* Work to complete *
Print the data below verbatim, minus images.

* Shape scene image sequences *
▼▼▼

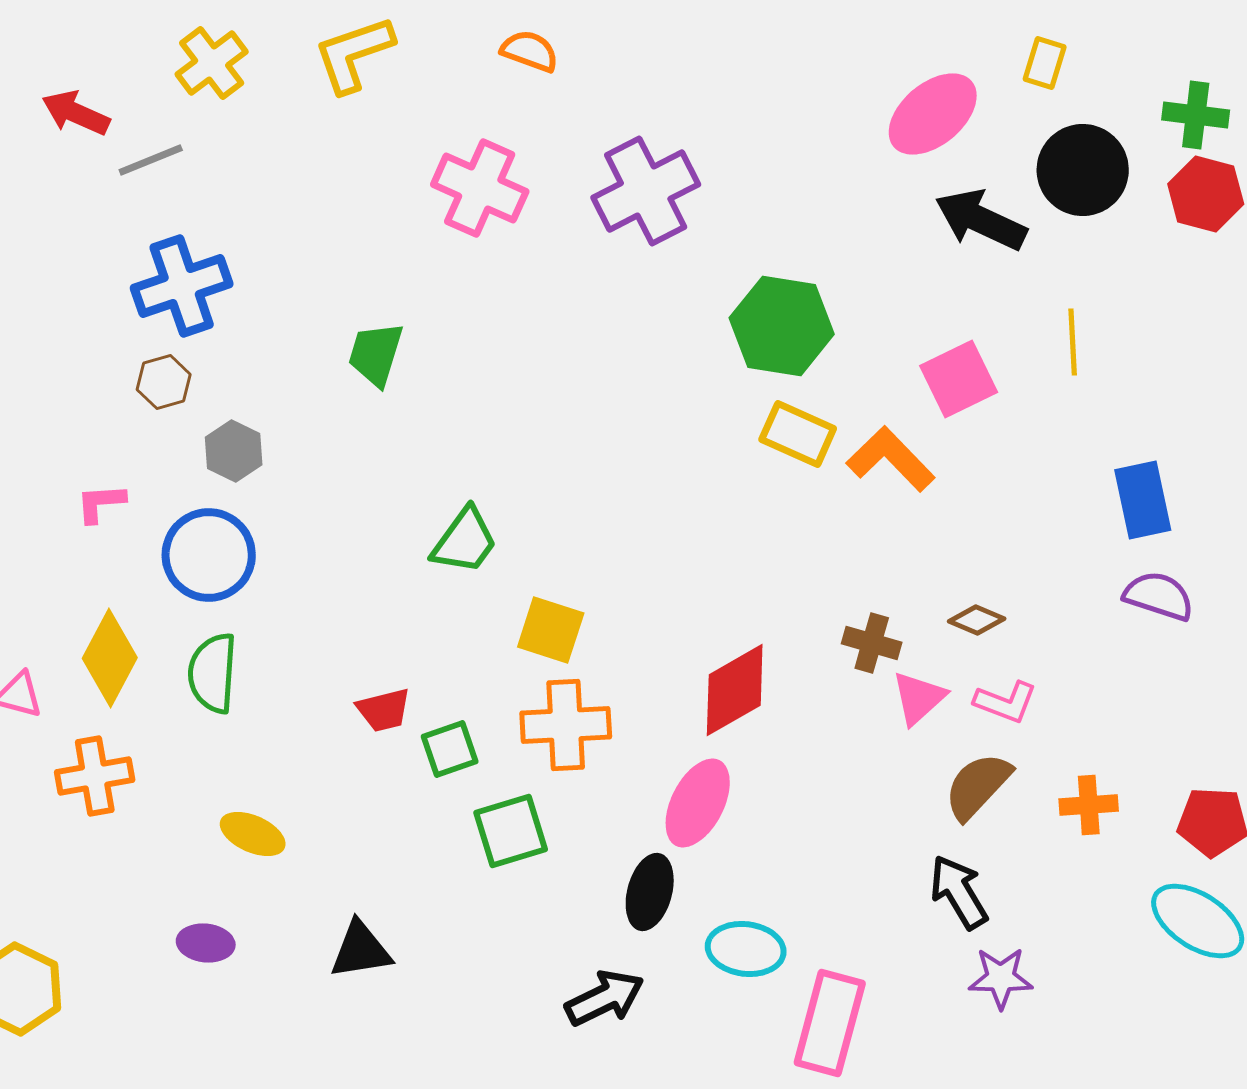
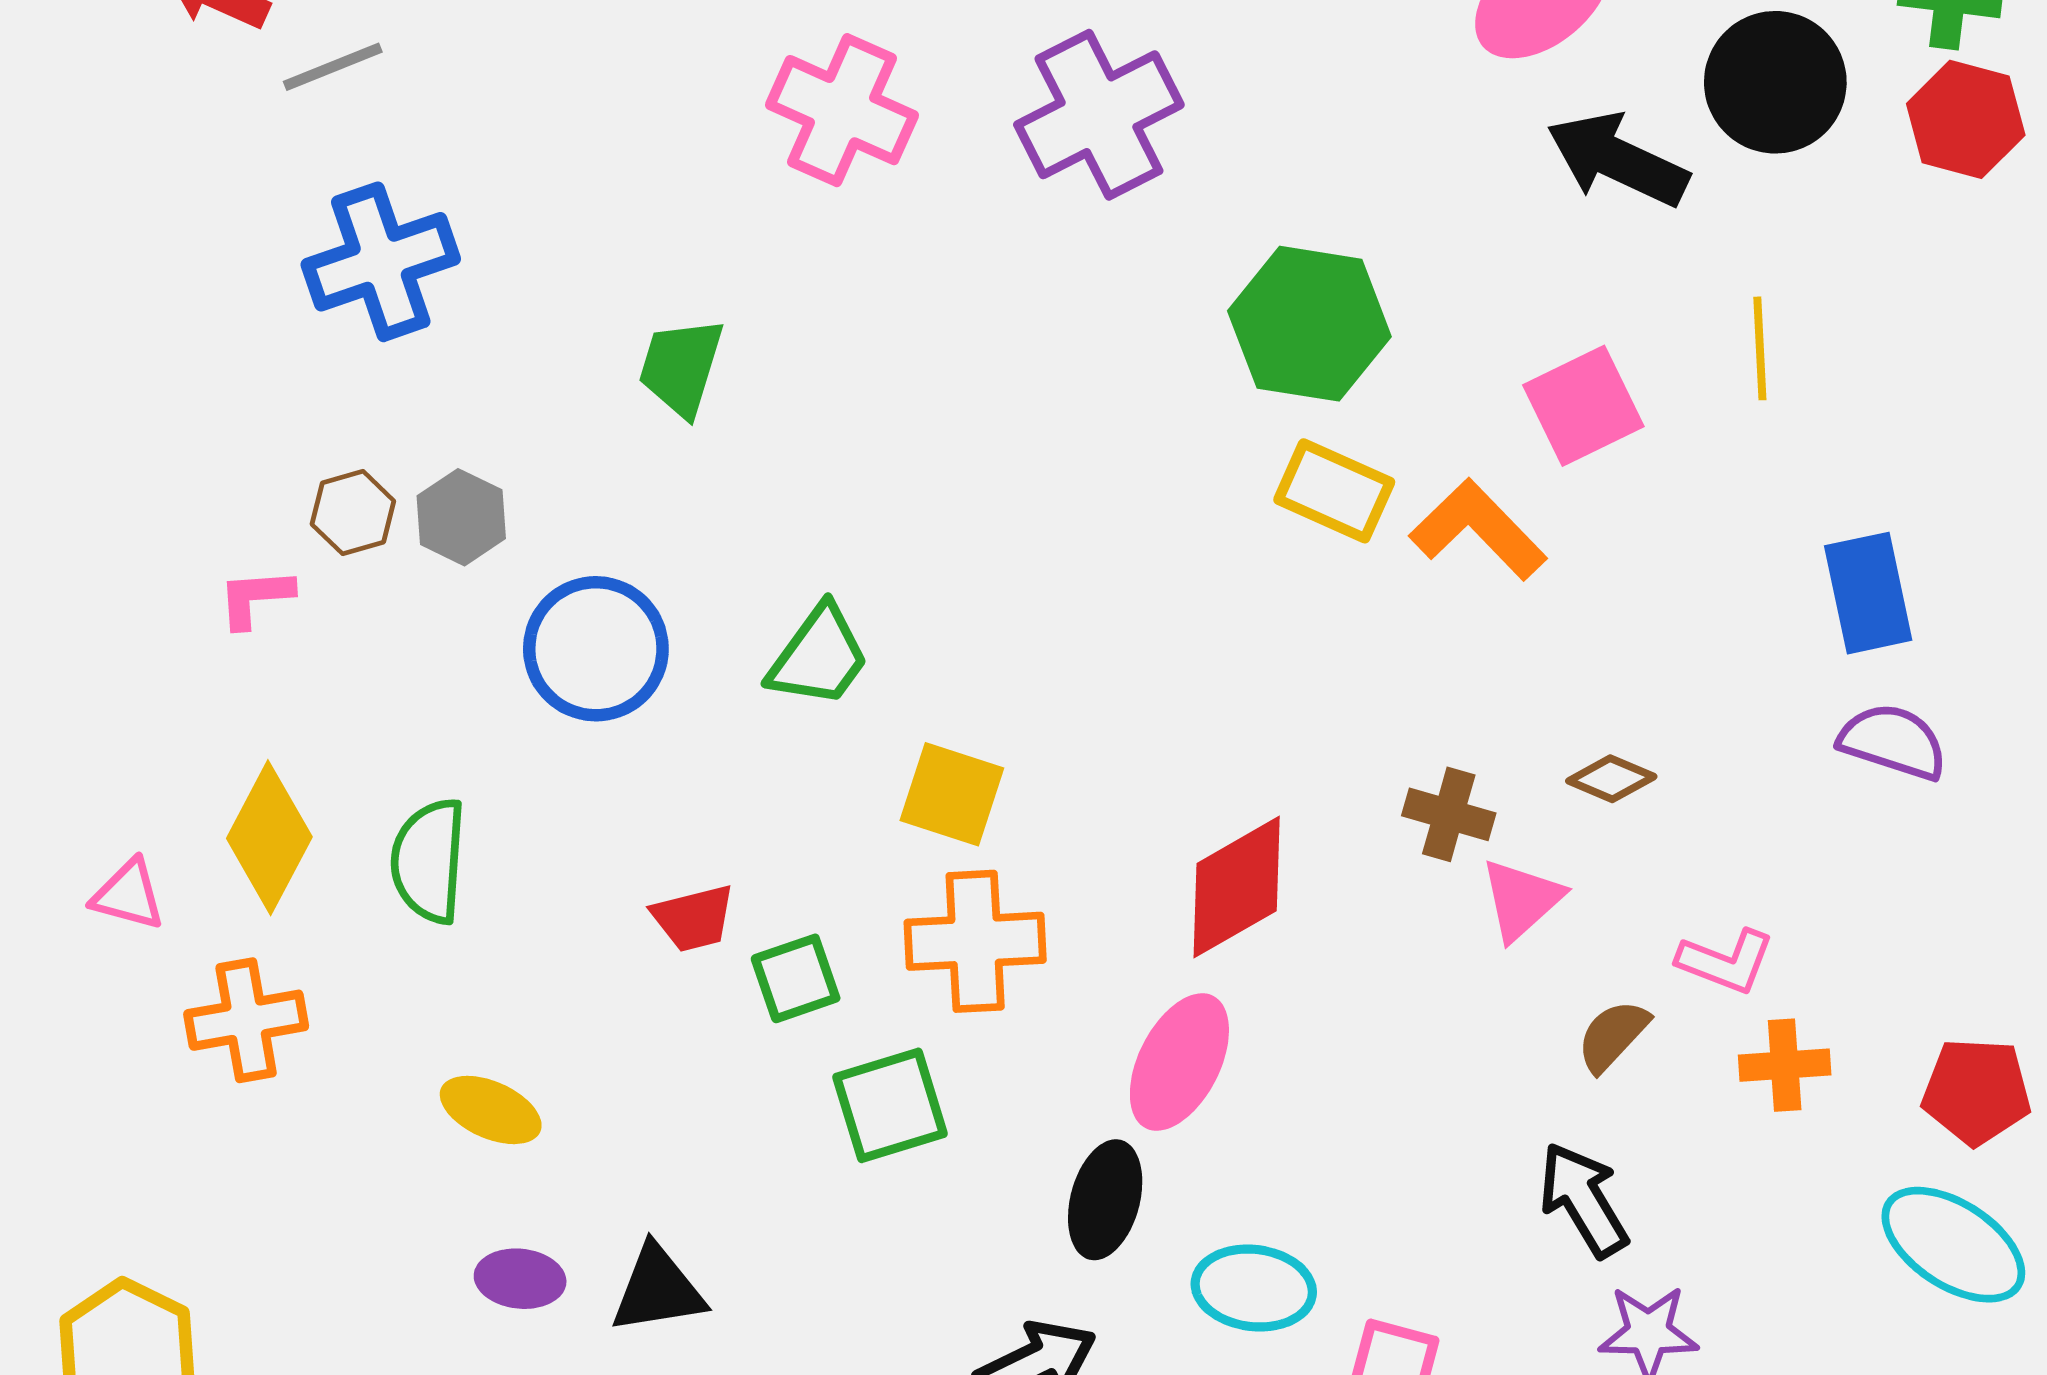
brown hexagon: (164, 382) -> (353, 513), moved
blue circle: (209, 555) -> (596, 649), moved
pink L-shape: (1006, 702) -> (1726, 961), moved
brown semicircle: (978, 786) -> (1613, 1036), size x0.7
purple ellipse: (206, 943) -> (520, 1279), moved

▲▲▲

* Output below *
brown hexagon: (164, 382) -> (353, 513), moved
blue circle: (209, 555) -> (596, 649), moved
pink L-shape: (1006, 702) -> (1726, 961), moved
brown semicircle: (978, 786) -> (1613, 1036), size x0.7
purple ellipse: (206, 943) -> (520, 1279), moved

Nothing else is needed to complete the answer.